Word and element locating data
***

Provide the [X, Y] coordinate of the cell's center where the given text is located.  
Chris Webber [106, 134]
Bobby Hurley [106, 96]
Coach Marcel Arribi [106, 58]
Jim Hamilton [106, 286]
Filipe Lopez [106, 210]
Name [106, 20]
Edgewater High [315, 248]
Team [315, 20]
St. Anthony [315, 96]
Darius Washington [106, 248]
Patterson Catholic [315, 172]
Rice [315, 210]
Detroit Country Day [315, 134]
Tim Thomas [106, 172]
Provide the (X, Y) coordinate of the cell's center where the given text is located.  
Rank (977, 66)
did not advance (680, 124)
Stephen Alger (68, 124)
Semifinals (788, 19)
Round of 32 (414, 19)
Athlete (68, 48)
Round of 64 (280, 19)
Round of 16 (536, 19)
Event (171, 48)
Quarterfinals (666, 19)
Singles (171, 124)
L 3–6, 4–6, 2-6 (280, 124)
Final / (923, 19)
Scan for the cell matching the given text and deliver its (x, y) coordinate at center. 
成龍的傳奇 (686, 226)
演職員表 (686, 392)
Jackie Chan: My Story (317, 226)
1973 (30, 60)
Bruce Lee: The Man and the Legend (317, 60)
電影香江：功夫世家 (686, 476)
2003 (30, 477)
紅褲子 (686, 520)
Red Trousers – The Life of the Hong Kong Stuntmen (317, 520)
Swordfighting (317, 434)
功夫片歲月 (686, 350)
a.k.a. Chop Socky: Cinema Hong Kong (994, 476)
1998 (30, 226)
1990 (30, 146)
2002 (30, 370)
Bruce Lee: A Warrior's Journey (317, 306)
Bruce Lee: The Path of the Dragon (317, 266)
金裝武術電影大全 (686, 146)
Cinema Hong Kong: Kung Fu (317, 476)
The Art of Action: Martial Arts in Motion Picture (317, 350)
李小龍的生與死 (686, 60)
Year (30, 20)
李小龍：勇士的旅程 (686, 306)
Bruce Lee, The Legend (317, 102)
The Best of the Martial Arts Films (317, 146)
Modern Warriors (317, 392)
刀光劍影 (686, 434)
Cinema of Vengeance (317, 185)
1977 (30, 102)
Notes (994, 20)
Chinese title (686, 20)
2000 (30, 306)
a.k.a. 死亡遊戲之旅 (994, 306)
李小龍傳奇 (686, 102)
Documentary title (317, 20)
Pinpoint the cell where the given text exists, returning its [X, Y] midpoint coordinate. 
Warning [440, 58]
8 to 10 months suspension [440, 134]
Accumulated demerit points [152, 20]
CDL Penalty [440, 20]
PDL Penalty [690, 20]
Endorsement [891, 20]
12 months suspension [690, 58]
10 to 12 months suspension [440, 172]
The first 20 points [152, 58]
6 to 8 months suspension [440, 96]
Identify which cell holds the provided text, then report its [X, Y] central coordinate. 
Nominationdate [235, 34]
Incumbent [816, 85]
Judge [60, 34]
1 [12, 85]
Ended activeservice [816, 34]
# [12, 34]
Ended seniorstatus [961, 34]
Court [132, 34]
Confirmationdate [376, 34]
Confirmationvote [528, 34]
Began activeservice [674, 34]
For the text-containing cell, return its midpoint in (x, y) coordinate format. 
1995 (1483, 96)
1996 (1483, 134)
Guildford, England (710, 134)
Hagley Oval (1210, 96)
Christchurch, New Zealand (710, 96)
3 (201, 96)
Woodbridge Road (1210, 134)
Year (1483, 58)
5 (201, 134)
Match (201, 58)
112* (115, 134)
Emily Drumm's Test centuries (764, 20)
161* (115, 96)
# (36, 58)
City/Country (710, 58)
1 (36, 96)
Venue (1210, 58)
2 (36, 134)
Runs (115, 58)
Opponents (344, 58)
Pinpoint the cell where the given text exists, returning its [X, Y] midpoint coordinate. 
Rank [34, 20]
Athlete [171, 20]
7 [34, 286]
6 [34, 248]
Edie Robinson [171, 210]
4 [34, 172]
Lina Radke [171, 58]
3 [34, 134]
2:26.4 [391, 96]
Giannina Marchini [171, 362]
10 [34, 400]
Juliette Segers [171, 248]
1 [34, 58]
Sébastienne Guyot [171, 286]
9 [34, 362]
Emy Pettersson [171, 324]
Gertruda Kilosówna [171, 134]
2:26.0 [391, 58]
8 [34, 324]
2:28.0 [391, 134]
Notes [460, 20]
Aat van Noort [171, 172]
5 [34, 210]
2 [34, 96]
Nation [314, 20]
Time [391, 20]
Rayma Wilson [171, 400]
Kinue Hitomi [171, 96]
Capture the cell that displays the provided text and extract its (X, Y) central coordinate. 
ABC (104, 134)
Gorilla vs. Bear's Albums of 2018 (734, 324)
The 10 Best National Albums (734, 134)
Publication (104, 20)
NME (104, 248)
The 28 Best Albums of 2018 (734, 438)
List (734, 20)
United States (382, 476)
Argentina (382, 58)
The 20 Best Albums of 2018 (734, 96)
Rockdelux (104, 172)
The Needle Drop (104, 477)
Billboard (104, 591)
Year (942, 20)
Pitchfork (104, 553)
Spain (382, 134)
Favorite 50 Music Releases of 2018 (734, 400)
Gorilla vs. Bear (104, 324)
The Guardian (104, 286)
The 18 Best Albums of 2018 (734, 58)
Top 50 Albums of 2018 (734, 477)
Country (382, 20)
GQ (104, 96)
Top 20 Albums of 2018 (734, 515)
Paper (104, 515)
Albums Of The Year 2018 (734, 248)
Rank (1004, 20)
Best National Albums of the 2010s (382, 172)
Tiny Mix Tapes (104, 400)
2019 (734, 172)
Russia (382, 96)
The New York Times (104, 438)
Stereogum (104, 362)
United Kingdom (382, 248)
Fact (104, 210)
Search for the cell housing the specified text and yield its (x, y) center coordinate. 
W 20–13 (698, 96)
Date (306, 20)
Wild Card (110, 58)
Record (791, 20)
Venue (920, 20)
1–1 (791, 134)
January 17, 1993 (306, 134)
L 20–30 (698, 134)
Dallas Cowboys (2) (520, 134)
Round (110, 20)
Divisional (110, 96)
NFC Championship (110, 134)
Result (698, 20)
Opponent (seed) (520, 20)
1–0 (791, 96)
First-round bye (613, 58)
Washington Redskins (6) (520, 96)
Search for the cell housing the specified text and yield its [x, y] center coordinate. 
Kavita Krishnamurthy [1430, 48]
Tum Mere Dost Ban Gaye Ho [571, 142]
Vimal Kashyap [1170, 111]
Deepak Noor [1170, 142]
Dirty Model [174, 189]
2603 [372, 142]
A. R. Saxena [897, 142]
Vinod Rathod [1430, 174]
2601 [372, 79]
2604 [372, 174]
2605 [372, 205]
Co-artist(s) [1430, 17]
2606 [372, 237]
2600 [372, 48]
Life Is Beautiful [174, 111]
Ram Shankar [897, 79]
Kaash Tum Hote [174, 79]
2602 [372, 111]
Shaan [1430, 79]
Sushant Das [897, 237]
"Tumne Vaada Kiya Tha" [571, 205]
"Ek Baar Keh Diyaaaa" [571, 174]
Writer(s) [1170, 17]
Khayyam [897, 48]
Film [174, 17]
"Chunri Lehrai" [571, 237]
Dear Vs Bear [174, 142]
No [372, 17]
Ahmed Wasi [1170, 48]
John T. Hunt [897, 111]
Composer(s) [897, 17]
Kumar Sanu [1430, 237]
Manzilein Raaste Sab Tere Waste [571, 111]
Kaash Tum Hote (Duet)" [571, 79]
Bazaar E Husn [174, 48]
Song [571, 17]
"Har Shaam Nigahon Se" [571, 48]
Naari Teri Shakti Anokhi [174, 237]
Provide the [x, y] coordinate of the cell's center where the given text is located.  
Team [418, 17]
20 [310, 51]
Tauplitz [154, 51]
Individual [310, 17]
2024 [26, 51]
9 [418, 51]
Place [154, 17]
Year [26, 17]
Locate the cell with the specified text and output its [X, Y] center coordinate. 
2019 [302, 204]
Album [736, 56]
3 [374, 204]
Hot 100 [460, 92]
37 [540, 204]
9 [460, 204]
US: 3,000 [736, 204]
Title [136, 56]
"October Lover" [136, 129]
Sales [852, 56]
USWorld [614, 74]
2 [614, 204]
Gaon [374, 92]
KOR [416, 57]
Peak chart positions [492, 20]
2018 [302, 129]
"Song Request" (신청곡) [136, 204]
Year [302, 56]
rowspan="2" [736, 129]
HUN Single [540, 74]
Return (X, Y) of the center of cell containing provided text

***

Can you render the lines as a JSON list of strings, one string per line and blank lines left out, from the first line to the line with "6 to 8 months suspension [440, 96]", both ends included?

CORRECT ANSWER:
[
  "Provide the [X, Y] coordinate of the cell's center where the given text is located.  ",
  "Chris Webber [106, 134]",
  "Bobby Hurley [106, 96]",
  "Coach Marcel Arribi [106, 58]",
  "Jim Hamilton [106, 286]",
  "Filipe Lopez [106, 210]",
  "Name [106, 20]",
  "Edgewater High [315, 248]",
  "Team [315, 20]",
  "St. Anthony [315, 96]",
  "Darius Washington [106, 248]",
  "Patterson Catholic [315, 172]",
  "Rice [315, 210]",
  "Detroit Country Day [315, 134]",
  "Tim Thomas [106, 172]",
  "Provide the (X, Y) coordinate of the cell's center where the given text is located.  ",
  "Rank (977, 66)",
  "did not advance (680, 124)",
  "Stephen Alger (68, 124)",
  "Semifinals (788, 19)",
  "Round of 32 (414, 19)",
  "Athlete (68, 48)",
  "Round of 64 (280, 19)",
  "Round of 16 (536, 19)",
  "Event (171, 48)",
  "Quarterfinals (666, 19)",
  "Singles (171, 124)",
  "L 3–6, 4–6, 2-6 (280, 124)",
  "Final / (923, 19)",
  "Scan for the cell matching the given text and deliver its (x, y) coordinate at center. ",
  "成龍的傳奇 (686, 226)",
  "演職員表 (686, 392)",
  "Jackie Chan: My Story (317, 226)",
  "1973 (30, 60)",
  "Bruce Lee: The Man and the Legend (317, 60)",
  "電影香江：功夫世家 (686, 476)",
  "2003 (30, 477)",
  "紅褲子 (686, 520)",
  "Red Trousers – The Life of the Hong Kong Stuntmen (317, 520)",
  "Swordfighting (317, 434)",
  "功夫片歲月 (686, 350)",
  "a.k.a. Chop Socky: Cinema Hong Kong (994, 476)",
  "1998 (30, 226)",
  "1990 (30, 146)",
  "2002 (30, 370)",
  "Bruce Lee: A Warrior's Journey (317, 306)",
  "Bruce Lee: The Path of the Dragon (317, 266)",
  "金裝武術電影大全 (686, 146)",
  "Cinema Hong Kong: Kung Fu (317, 476)",
  "The Art of Action: Martial Arts in Motion Picture (317, 350)",
  "李小龍的生與死 (686, 60)",
  "Year (30, 20)",
  "李小龍：勇士的旅程 (686, 306)",
  "Bruce Lee, The Legend (317, 102)",
  "The Best of the Martial Arts Films (317, 146)",
  "Modern Warriors (317, 392)",
  "刀光劍影 (686, 434)",
  "Cinema of Vengeance (317, 185)",
  "1977 (30, 102)",
  "Notes (994, 20)",
  "Chinese title (686, 20)",
  "2000 (30, 306)",
  "a.k.a. 死亡遊戲之旅 (994, 306)",
  "李小龍傳奇 (686, 102)",
  "Documentary title (317, 20)",
  "Pinpoint the cell where the given text exists, returning its [X, Y] midpoint coordinate. ",
  "Warning [440, 58]",
  "8 to 10 months suspension [440, 134]",
  "Accumulated demerit points [152, 20]",
  "CDL Penalty [440, 20]",
  "PDL Penalty [690, 20]",
  "Endorsement [891, 20]",
  "12 months suspension [690, 58]",
  "10 to 12 months suspension [440, 172]",
  "The first 20 points [152, 58]",
  "6 to 8 months suspension [440, 96]"
]